Content starts

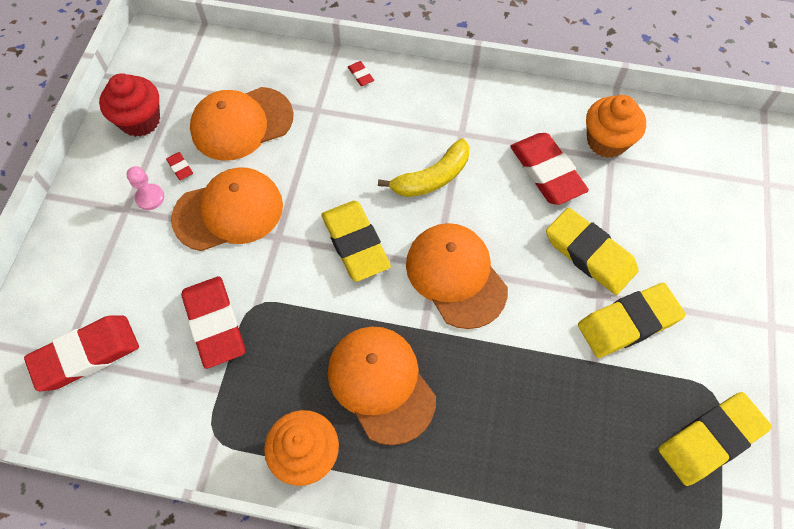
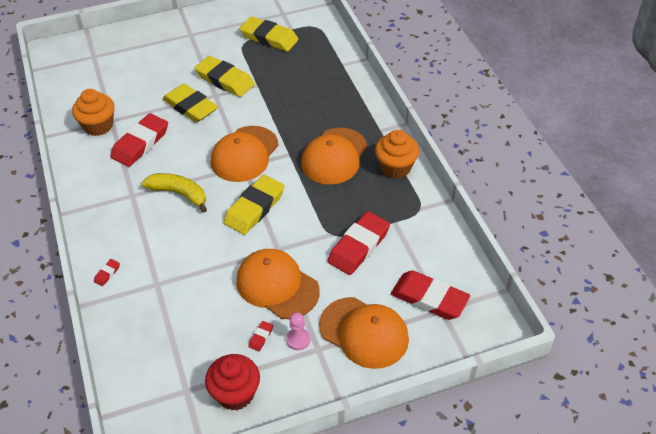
camera: 120 degrees left, 15 degrees down
(241, 124) = (197, 322): orange cap -> orange cap (364, 332)
(589, 254) = (190, 107): yellow eraser -> yellow eraser turned 60 degrees counterclockwise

Content ends

What you have to do:
Would it be possible to reproduce the material word for word, images omitted?

Written solution:
camera: 120 degrees left, 15 degrees down
(241, 124) = (197, 322): orange cap -> orange cap (364, 332)
(589, 254) = (190, 107): yellow eraser -> yellow eraser turned 60 degrees counterclockwise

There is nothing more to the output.